_What to work on_
Your task is to transcribe, without alteration, the lines from the top of the material below through the line bearing "Someone carried the snow-white serving", inclusive.

_Records supplied_
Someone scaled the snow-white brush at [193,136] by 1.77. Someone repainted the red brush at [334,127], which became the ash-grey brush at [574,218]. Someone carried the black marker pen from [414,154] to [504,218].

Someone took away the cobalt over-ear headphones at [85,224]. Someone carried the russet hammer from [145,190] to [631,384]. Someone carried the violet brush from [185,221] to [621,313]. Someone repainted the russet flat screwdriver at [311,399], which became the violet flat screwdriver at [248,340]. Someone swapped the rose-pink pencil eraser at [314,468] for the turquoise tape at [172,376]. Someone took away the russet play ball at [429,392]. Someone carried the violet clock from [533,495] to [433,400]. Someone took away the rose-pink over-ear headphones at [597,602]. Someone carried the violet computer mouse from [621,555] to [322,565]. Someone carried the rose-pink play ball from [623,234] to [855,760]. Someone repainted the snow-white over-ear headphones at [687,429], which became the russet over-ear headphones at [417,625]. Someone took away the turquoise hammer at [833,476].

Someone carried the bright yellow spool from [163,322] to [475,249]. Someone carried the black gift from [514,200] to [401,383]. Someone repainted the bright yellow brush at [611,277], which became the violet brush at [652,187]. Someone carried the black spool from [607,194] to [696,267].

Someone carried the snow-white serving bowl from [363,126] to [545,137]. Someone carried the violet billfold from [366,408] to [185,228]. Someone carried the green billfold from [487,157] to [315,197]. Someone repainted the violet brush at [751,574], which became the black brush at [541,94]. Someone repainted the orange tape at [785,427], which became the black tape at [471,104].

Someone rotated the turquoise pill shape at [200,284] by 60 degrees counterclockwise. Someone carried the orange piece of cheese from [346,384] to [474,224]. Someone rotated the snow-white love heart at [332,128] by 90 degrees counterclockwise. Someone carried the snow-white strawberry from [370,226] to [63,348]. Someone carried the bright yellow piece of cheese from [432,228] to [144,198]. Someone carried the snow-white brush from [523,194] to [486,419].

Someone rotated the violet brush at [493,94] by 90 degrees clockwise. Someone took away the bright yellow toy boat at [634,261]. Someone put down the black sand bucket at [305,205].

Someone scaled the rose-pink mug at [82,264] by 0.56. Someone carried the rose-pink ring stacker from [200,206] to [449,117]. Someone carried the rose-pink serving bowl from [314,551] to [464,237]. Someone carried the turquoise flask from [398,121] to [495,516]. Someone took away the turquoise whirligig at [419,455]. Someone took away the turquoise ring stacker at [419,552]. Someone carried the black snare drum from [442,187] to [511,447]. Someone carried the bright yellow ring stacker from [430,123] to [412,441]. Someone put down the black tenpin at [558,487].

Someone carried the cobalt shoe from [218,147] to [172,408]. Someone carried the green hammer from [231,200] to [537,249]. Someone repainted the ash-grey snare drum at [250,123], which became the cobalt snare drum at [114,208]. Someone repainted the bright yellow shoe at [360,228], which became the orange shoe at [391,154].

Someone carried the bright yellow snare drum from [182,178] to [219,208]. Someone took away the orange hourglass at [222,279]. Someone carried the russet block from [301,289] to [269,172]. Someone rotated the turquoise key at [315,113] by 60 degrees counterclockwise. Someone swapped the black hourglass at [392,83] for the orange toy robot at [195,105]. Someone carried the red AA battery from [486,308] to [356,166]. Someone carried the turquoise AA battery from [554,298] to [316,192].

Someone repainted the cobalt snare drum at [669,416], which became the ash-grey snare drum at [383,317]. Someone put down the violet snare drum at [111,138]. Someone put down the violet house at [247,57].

_Output of the task_
Someone scaled the snow-white brush at [193,136] by 1.77. Someone repainted the red brush at [334,127], which became the ash-grey brush at [574,218]. Someone carried the black marker pen from [414,154] to [504,218].

Someone took away the cobalt over-ear headphones at [85,224]. Someone carried the russet hammer from [145,190] to [631,384]. Someone carried the violet brush from [185,221] to [621,313]. Someone repainted the russet flat screwdriver at [311,399], which became the violet flat screwdriver at [248,340]. Someone swapped the rose-pink pencil eraser at [314,468] for the turquoise tape at [172,376]. Someone took away the russet play ball at [429,392]. Someone carried the violet clock from [533,495] to [433,400]. Someone took away the rose-pink over-ear headphones at [597,602]. Someone carried the violet computer mouse from [621,555] to [322,565]. Someone carried the rose-pink play ball from [623,234] to [855,760]. Someone repainted the snow-white over-ear headphones at [687,429], which became the russet over-ear headphones at [417,625]. Someone took away the turquoise hammer at [833,476].

Someone carried the bright yellow spool from [163,322] to [475,249]. Someone carried the black gift from [514,200] to [401,383]. Someone repainted the bright yellow brush at [611,277], which became the violet brush at [652,187]. Someone carried the black spool from [607,194] to [696,267].

Someone carried the snow-white serving bowl from [363,126] to [545,137]. Someone carried the violet billfold from [366,408] to [185,228]. Someone carried the green billfold from [487,157] to [315,197]. Someone repainted the violet brush at [751,574], which became the black brush at [541,94]. Someone repainted the orange tape at [785,427], which became the black tape at [471,104].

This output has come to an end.